(STUDY MATERIAL Opens)
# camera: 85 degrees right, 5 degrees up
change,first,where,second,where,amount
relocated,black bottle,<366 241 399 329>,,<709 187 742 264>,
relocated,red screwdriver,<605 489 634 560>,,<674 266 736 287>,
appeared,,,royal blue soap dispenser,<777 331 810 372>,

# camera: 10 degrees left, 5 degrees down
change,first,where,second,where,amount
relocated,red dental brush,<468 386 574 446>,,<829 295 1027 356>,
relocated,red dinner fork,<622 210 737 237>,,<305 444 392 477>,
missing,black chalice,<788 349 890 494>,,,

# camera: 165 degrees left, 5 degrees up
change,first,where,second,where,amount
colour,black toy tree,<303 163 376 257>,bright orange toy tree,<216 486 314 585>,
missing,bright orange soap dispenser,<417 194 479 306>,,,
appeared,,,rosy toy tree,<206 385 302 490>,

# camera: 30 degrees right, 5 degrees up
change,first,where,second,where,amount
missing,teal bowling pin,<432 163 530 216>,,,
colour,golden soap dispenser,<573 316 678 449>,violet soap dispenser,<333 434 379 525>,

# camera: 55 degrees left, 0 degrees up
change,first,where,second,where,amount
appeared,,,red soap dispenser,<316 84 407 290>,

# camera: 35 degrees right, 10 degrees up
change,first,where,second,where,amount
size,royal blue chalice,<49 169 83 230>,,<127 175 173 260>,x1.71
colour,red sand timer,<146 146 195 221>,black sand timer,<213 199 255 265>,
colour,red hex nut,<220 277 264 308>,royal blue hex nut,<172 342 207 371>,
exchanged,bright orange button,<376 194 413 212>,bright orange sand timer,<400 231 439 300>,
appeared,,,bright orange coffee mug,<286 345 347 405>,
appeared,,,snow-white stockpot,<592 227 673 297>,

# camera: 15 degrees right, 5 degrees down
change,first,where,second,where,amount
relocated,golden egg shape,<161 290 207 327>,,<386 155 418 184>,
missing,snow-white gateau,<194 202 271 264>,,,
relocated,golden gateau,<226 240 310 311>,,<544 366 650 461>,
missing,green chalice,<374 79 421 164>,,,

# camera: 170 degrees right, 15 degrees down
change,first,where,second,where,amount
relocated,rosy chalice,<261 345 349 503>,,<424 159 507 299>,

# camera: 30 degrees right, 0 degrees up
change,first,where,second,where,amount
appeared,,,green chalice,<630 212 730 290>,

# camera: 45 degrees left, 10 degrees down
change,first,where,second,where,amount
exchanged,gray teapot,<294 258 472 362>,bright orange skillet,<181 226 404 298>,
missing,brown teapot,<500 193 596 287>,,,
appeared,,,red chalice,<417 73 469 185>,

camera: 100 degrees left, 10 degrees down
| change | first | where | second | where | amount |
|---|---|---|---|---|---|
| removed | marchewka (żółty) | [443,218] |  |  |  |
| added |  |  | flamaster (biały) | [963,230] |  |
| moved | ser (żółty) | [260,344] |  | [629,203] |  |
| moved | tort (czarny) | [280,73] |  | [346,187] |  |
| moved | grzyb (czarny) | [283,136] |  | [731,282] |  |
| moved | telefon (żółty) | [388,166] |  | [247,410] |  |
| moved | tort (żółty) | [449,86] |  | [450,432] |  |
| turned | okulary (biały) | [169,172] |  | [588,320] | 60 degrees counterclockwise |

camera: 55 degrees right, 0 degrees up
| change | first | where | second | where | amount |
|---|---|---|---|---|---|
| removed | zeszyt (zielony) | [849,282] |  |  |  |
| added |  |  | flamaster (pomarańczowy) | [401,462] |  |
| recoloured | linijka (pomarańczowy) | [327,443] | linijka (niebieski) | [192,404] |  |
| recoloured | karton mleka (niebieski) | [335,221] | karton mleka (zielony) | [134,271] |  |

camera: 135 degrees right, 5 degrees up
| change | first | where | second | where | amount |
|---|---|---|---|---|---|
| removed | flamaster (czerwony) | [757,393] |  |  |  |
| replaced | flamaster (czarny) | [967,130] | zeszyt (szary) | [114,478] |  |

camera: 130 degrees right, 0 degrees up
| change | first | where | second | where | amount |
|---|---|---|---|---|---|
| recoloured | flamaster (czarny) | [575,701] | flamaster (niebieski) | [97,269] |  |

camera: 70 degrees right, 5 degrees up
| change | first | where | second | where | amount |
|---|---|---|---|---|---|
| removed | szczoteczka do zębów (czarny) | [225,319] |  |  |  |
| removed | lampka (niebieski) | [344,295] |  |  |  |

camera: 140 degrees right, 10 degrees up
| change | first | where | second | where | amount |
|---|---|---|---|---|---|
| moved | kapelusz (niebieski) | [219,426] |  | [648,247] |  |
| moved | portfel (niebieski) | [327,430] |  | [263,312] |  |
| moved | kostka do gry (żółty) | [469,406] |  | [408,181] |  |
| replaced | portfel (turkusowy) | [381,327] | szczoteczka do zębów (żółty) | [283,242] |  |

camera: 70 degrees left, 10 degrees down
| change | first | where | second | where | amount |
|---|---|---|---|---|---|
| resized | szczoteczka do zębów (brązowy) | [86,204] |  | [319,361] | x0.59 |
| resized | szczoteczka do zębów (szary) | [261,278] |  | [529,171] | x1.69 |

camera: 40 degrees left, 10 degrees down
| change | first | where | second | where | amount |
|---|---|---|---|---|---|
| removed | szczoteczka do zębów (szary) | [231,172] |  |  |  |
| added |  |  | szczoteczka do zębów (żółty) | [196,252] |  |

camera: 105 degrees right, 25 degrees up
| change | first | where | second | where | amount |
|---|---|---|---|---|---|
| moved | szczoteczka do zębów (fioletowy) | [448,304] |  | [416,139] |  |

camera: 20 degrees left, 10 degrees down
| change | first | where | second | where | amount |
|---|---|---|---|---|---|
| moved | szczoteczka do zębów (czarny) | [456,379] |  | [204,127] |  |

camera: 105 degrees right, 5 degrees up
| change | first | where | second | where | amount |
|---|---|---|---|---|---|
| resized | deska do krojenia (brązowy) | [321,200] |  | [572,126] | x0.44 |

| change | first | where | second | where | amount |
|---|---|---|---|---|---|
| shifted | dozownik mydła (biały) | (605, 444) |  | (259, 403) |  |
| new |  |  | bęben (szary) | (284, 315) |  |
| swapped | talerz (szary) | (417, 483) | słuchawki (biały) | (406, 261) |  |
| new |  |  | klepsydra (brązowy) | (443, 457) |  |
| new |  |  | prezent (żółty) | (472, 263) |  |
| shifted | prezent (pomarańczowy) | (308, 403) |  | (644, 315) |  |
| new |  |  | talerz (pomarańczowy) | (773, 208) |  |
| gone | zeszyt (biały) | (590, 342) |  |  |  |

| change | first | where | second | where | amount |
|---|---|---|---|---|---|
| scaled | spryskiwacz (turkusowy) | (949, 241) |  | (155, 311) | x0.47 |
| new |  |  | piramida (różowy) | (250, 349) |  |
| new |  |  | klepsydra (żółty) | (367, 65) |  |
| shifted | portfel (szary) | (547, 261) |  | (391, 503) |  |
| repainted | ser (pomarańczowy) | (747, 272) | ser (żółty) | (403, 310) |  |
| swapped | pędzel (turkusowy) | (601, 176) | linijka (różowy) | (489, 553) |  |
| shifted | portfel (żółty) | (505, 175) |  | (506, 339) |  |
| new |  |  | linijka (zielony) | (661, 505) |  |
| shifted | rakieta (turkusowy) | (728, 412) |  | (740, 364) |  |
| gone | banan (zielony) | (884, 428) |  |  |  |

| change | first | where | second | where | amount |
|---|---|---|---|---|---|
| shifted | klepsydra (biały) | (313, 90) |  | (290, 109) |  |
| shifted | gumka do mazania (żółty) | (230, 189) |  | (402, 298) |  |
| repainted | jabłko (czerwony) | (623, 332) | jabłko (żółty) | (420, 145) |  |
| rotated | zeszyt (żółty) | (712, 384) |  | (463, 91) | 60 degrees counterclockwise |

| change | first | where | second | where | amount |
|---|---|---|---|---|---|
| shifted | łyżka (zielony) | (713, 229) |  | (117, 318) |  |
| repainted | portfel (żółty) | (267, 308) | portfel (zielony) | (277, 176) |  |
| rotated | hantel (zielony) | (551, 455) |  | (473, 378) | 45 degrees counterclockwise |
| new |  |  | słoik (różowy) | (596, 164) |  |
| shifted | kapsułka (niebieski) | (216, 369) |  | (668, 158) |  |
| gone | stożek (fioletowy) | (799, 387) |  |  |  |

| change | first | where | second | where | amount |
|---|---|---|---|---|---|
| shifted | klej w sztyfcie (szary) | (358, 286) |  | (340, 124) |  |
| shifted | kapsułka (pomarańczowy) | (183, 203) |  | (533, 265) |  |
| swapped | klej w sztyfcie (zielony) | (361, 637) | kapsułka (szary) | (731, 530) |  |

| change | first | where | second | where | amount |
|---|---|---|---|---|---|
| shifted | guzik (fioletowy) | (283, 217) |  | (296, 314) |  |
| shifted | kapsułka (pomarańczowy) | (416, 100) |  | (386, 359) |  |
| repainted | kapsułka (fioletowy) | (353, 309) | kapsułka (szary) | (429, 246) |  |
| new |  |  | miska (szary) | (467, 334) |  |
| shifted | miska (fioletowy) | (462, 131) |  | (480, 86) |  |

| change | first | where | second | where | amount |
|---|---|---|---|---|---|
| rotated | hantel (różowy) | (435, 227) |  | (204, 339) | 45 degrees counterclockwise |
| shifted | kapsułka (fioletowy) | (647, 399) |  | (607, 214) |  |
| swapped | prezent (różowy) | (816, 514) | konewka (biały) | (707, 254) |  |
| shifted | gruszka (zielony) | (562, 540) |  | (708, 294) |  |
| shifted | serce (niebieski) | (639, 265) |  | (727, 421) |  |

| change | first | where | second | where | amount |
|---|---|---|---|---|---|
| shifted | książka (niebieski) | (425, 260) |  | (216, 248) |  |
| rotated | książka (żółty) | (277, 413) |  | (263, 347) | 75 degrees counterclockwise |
(STUDY MATERIAL Closes)
_DIRECTIONS FOR THIS TASK_
How many lines in the records hold the string "talerz"? Reply with the number only.

_SOLVED PROBLEM_
2